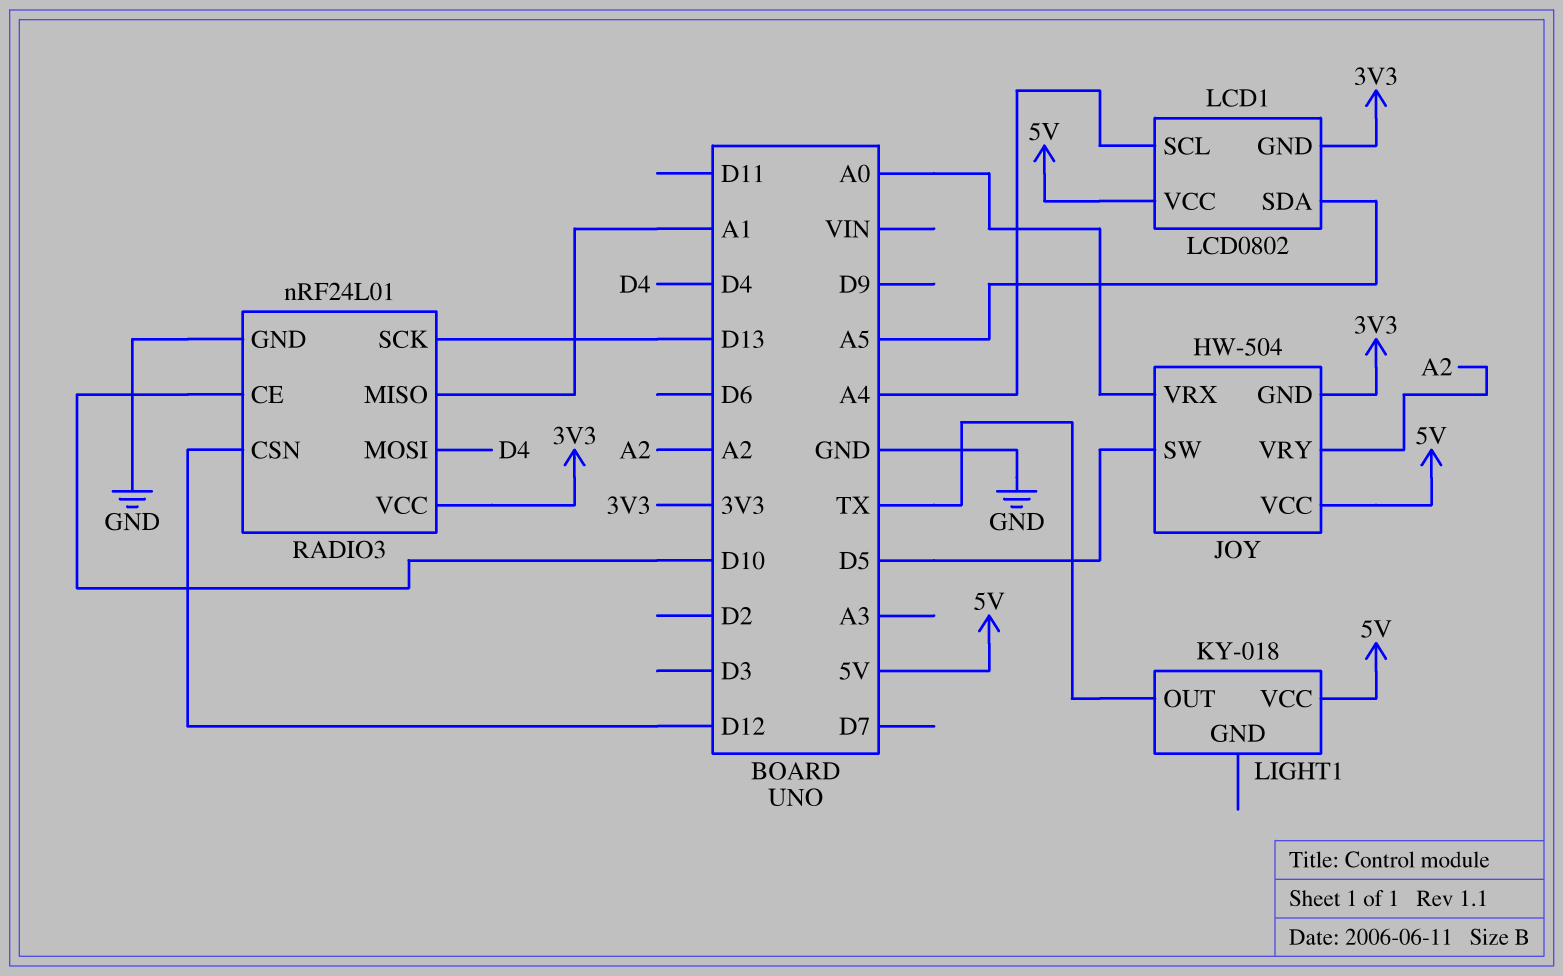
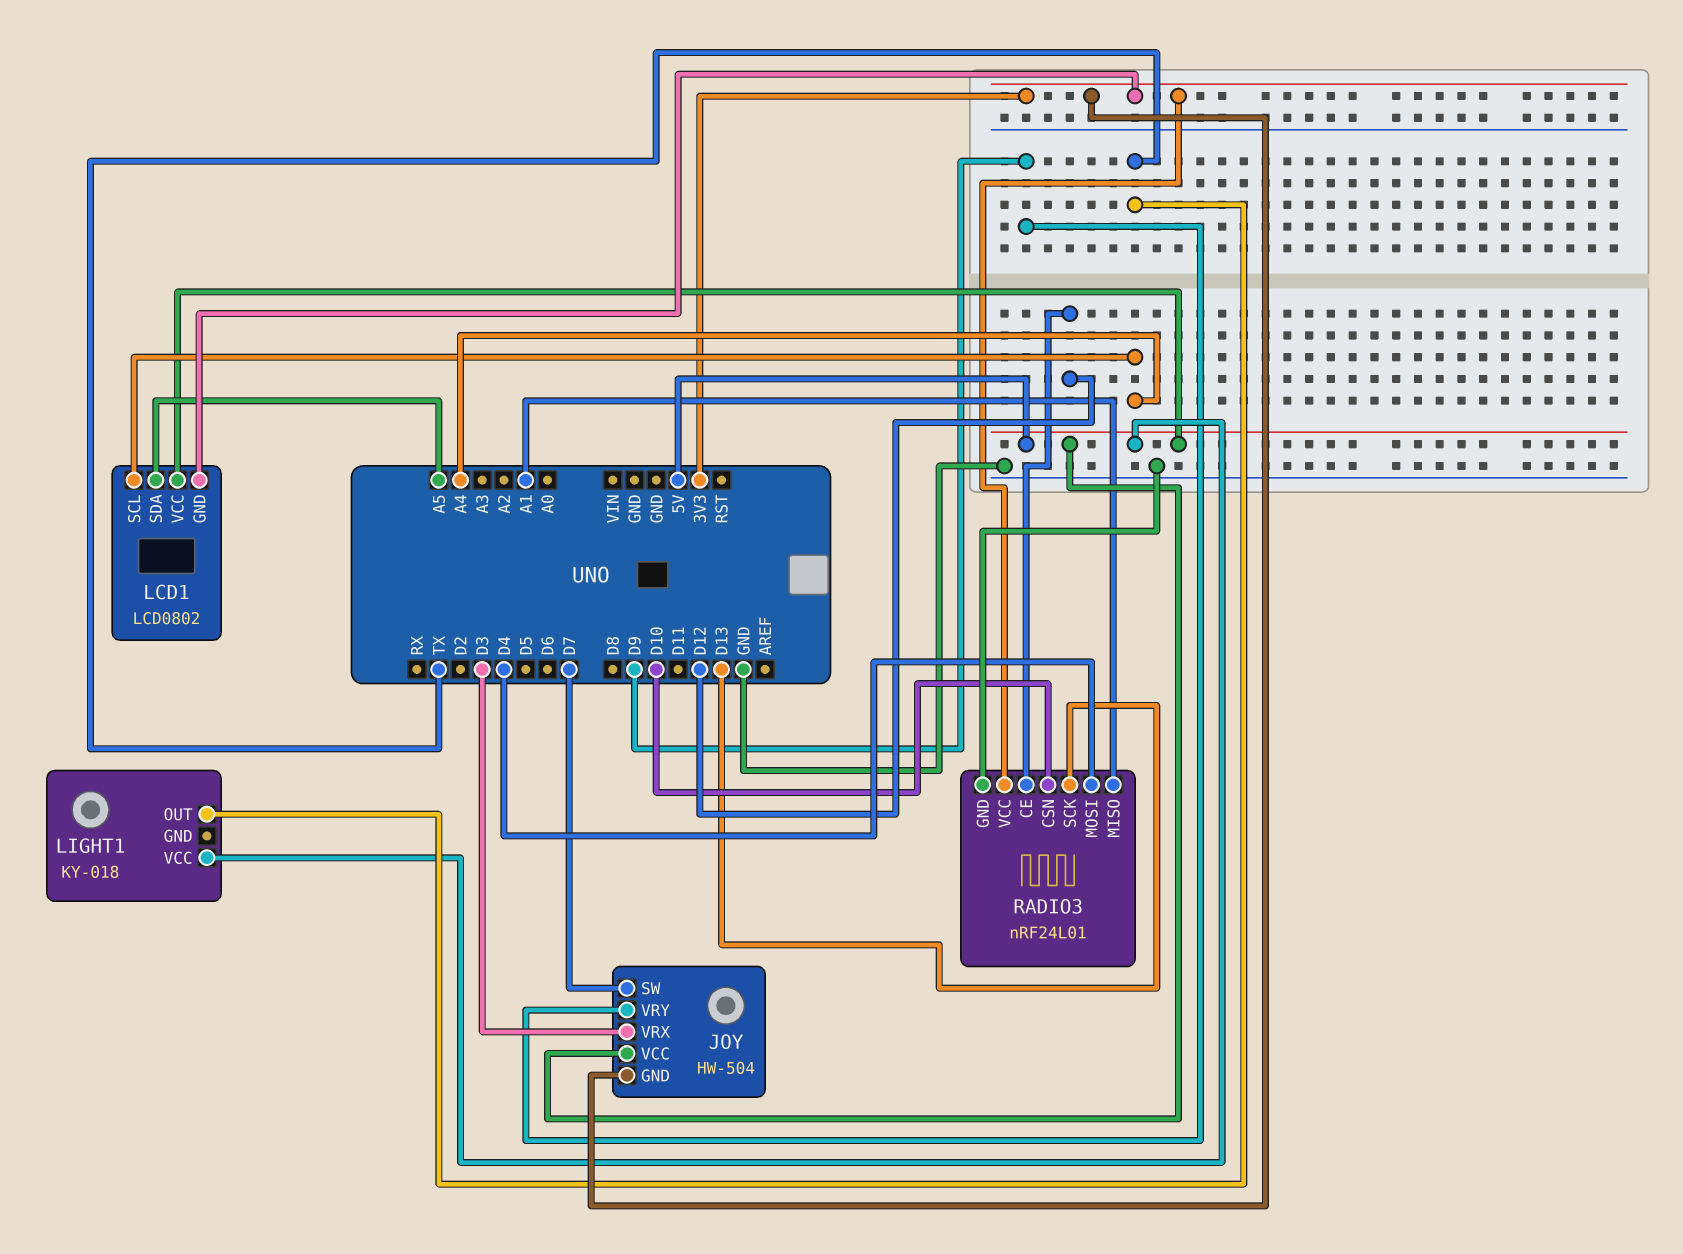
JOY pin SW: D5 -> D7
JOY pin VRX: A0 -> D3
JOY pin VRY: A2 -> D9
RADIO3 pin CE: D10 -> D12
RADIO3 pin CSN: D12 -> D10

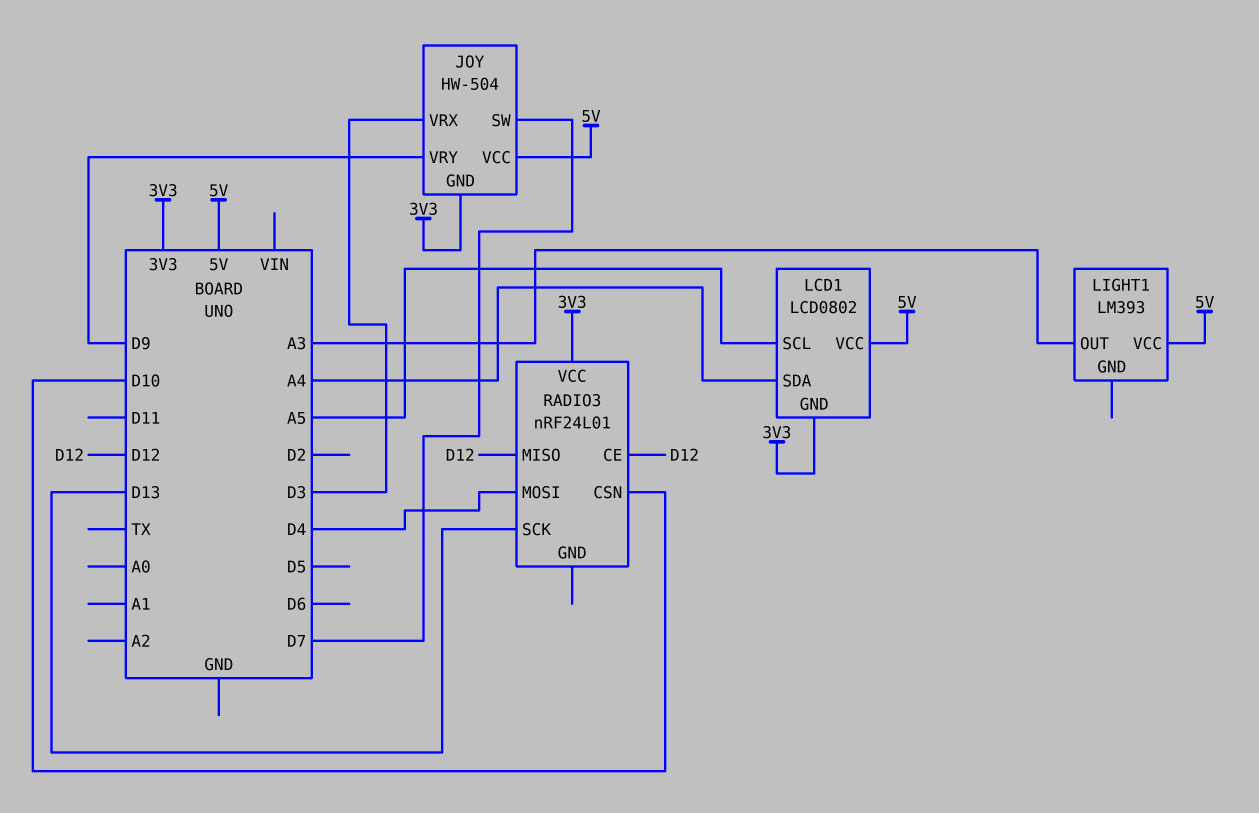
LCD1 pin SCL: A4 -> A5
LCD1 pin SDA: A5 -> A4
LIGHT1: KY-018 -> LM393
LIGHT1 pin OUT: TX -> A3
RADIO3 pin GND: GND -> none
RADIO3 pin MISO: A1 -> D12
──────
## Assignment:
Please transcribe all of the entries word for word, with the pictures left out.

## Task answer:
JOY pin SW: D5 -> D7
JOY pin VRX: A0 -> D3
JOY pin VRY: A2 -> D9
RADIO3 pin CE: D10 -> D12
RADIO3 pin CSN: D12 -> D10

LCD1 pin SCL: A4 -> A5
LCD1 pin SDA: A5 -> A4
LIGHT1: KY-018 -> LM393
LIGHT1 pin OUT: TX -> A3
RADIO3 pin GND: GND -> none
RADIO3 pin MISO: A1 -> D12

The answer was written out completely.